• Records supplied:
::::::::
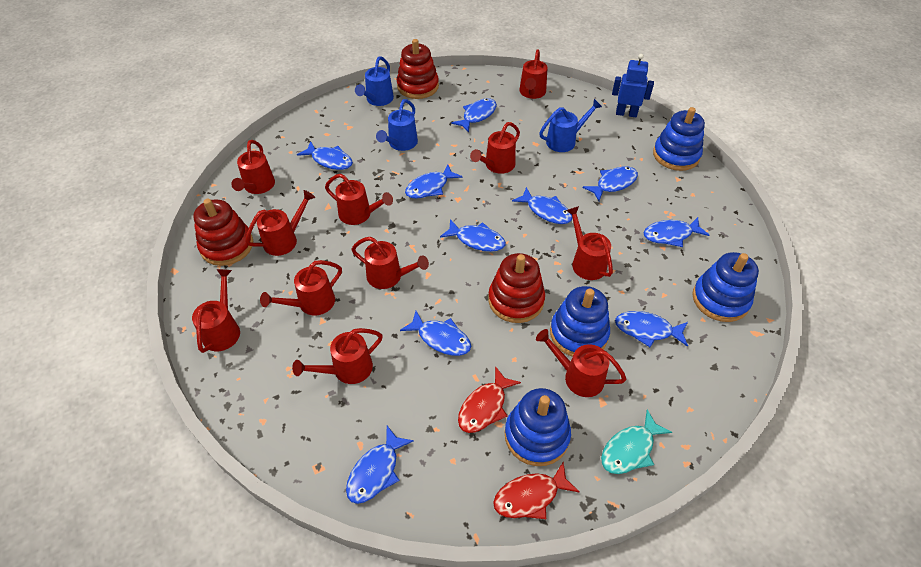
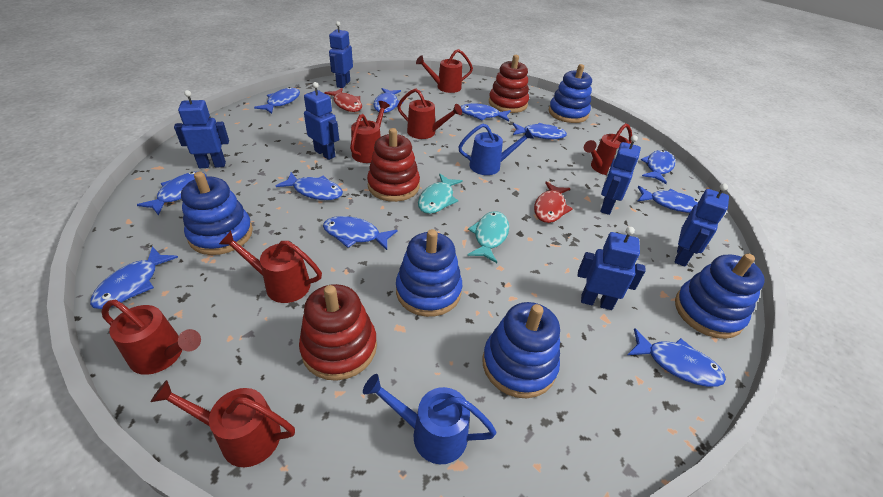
blue fish: 10 -> 11
blue robot: 1 -> 6
blue stacking toy: 4 -> 5
blue watering can: 3 -> 2
red watering can: 11 -> 7
turquoise fish: 1 -> 2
::::::::
• Exercise details: Search the records for the word "watering". Copy each line where it appears.

• Task response:
blue watering can: 3 -> 2
red watering can: 11 -> 7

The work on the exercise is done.